*** DATASET EXTRACT Section Begins ***

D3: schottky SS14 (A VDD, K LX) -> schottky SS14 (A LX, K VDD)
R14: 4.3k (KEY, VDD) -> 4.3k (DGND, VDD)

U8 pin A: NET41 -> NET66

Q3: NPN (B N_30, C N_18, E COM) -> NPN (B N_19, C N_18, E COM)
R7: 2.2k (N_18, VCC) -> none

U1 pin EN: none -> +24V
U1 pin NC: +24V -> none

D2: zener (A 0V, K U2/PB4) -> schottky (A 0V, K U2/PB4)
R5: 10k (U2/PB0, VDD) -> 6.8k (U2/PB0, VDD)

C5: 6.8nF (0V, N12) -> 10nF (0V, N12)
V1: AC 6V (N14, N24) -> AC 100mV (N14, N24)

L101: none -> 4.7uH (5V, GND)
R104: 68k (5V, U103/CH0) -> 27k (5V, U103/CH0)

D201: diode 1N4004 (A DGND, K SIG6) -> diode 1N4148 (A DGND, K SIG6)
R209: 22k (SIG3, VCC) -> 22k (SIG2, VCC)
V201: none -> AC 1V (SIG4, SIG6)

*** DATASET EXTRACT Section Ends ***

■ TASK PROMPT
Starting at the line that contains "R7: 2.2k (N_18, VCC) -> none", quote each remaining line of the entries above, unchanged.

■ COMPLETED EXERCISE
R7: 2.2k (N_18, VCC) -> none

U1 pin EN: none -> +24V
U1 pin NC: +24V -> none

D2: zener (A 0V, K U2/PB4) -> schottky (A 0V, K U2/PB4)
R5: 10k (U2/PB0, VDD) -> 6.8k (U2/PB0, VDD)

C5: 6.8nF (0V, N12) -> 10nF (0V, N12)
V1: AC 6V (N14, N24) -> AC 100mV (N14, N24)

L101: none -> 4.7uH (5V, GND)
R104: 68k (5V, U103/CH0) -> 27k (5V, U103/CH0)

D201: diode 1N4004 (A DGND, K SIG6) -> diode 1N4148 (A DGND, K SIG6)
R209: 22k (SIG3, VCC) -> 22k (SIG2, VCC)
V201: none -> AC 1V (SIG4, SIG6)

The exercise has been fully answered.